Directions — Everything in the records below should be printed exactly, except the pictures.

Supplied material —

========================================

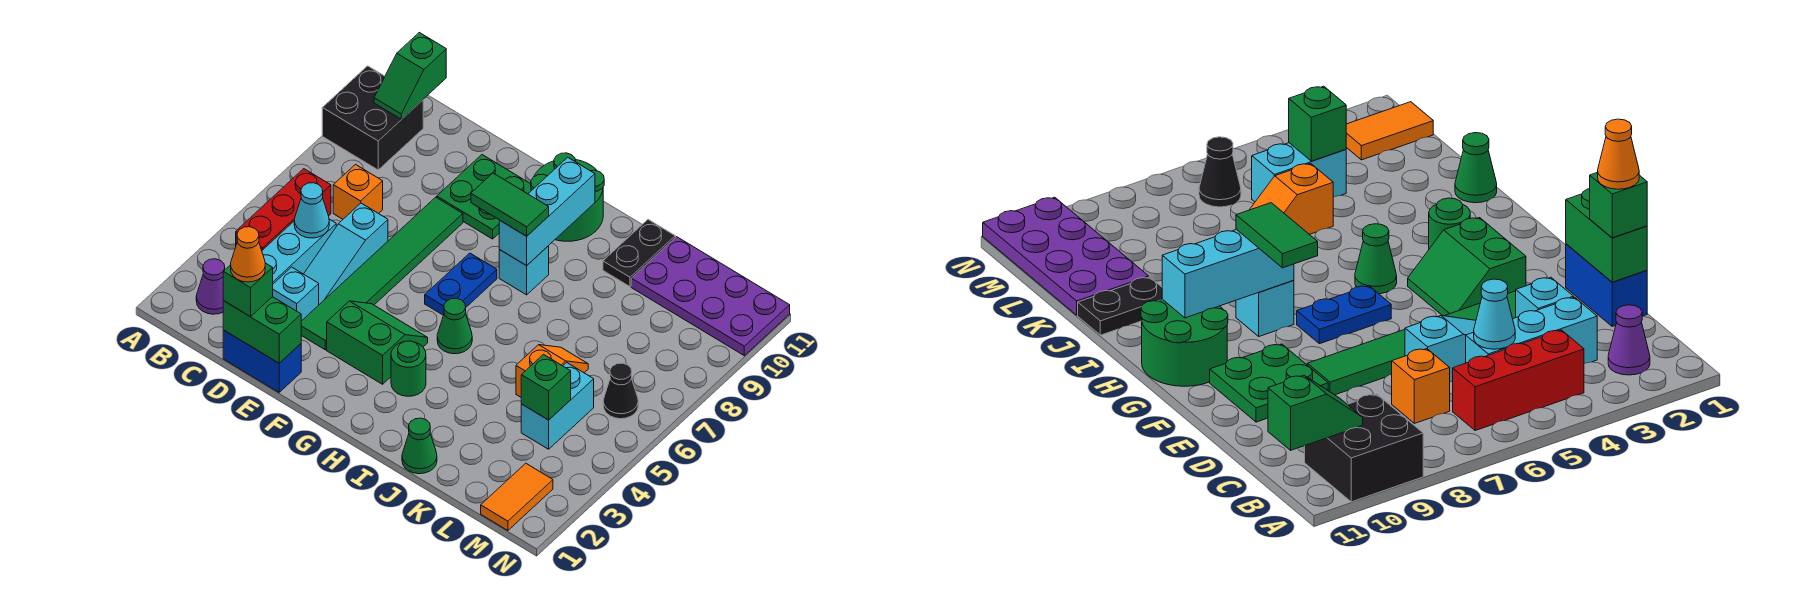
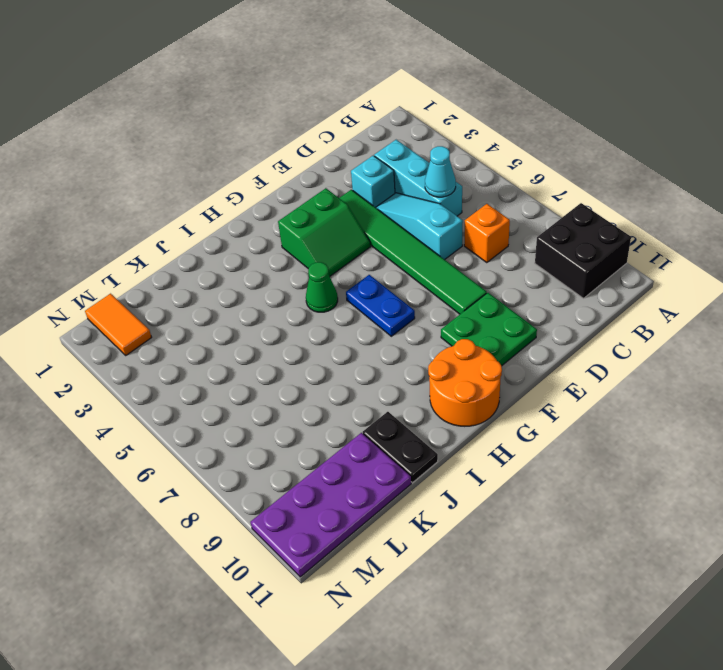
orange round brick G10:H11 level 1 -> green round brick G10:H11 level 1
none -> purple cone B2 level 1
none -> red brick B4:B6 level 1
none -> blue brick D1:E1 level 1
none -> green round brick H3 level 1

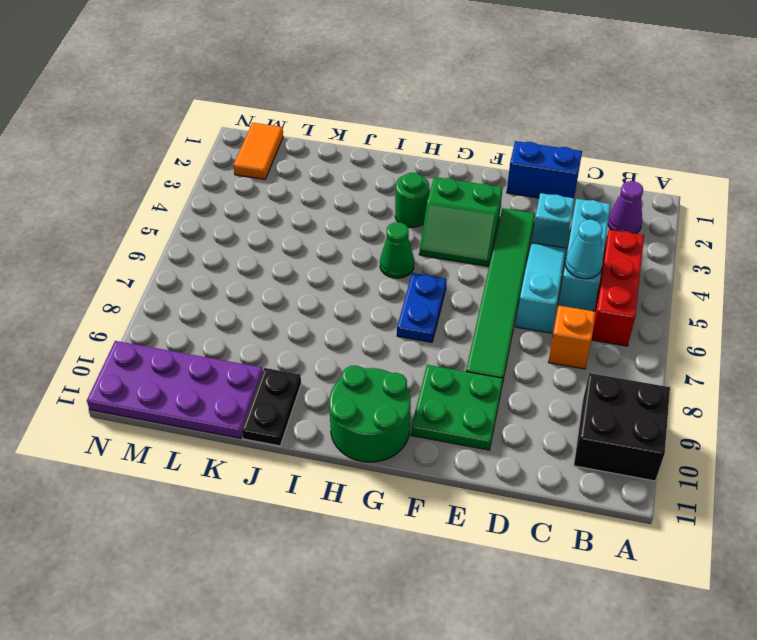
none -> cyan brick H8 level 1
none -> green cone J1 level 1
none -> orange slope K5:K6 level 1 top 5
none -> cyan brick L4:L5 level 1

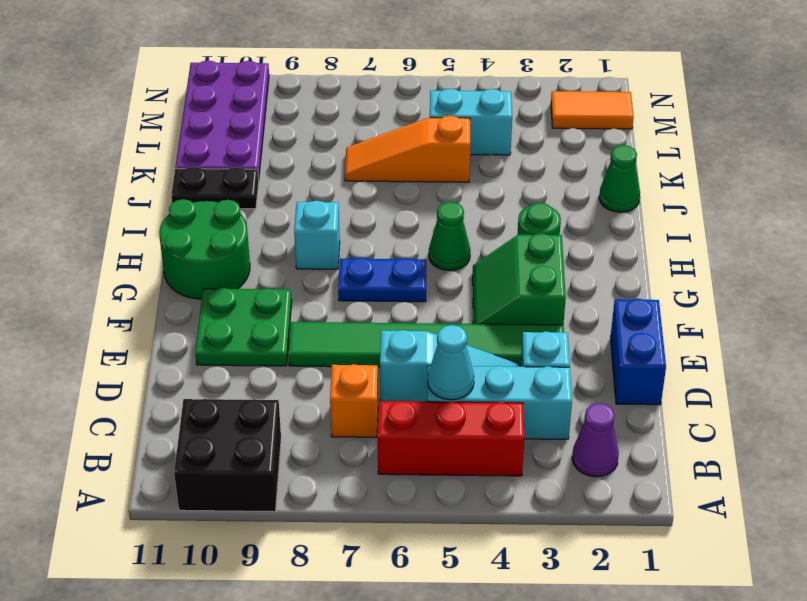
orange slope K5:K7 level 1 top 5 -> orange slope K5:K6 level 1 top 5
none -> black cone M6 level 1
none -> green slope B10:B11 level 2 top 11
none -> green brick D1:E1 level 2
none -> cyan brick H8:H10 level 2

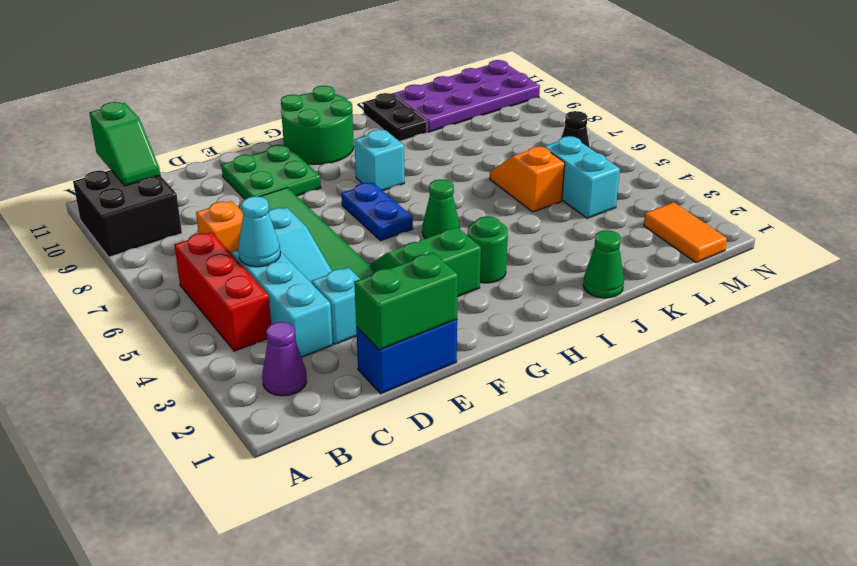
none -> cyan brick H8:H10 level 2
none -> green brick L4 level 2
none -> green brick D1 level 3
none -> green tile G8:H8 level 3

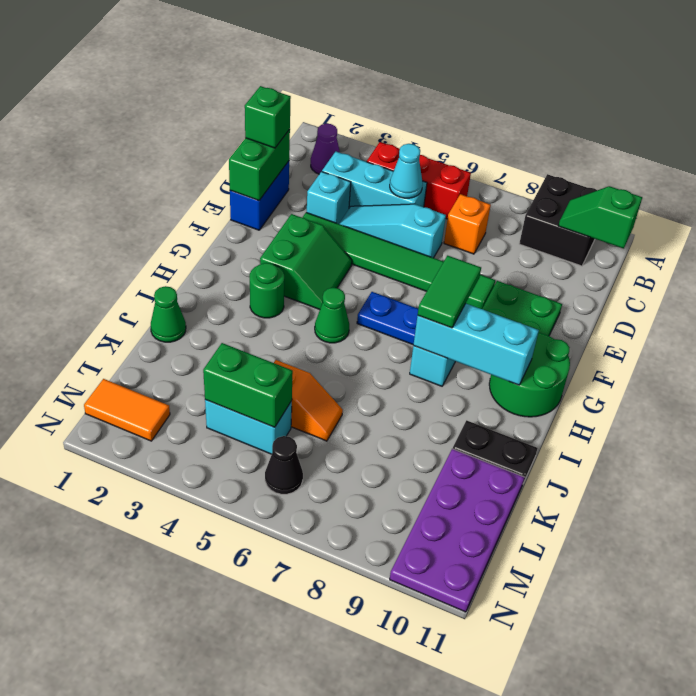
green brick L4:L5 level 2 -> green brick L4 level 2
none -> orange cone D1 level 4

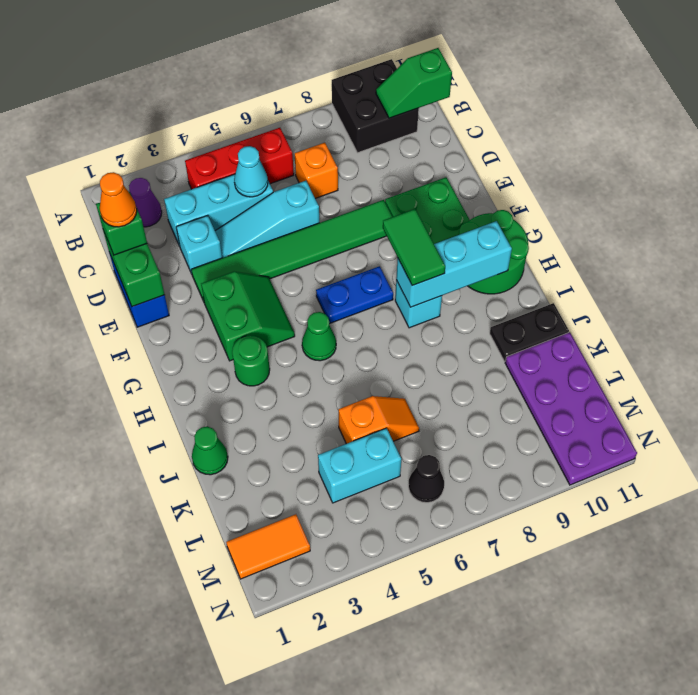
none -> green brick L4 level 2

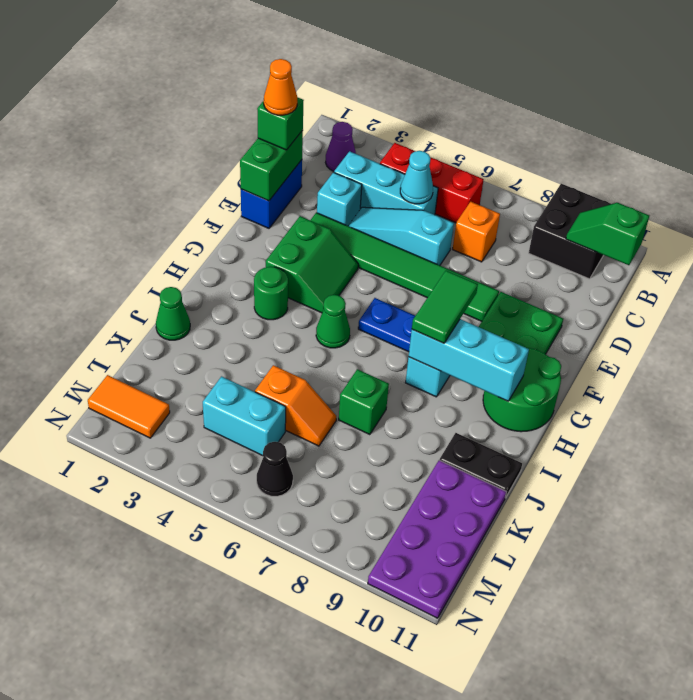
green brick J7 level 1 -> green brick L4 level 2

========================================

Your response —
orange round brick G10:H11 level 1 -> green round brick G10:H11 level 1
none -> purple cone B2 level 1
none -> red brick B4:B6 level 1
none -> blue brick D1:E1 level 1
none -> green round brick H3 level 1

none -> cyan brick H8 level 1
none -> green cone J1 level 1
none -> orange slope K5:K6 level 1 top 5
none -> cyan brick L4:L5 level 1

orange slope K5:K7 level 1 top 5 -> orange slope K5:K6 level 1 top 5
none -> black cone M6 level 1
none -> green slope B10:B11 level 2 top 11
none -> green brick D1:E1 level 2
none -> cyan brick H8:H10 level 2

none -> cyan brick H8:H10 level 2
none -> green brick L4 level 2
none -> green brick D1 level 3
none -> green tile G8:H8 level 3

green brick L4:L5 level 2 -> green brick L4 level 2
none -> orange cone D1 level 4

none -> green brick L4 level 2

green brick J7 level 1 -> green brick L4 level 2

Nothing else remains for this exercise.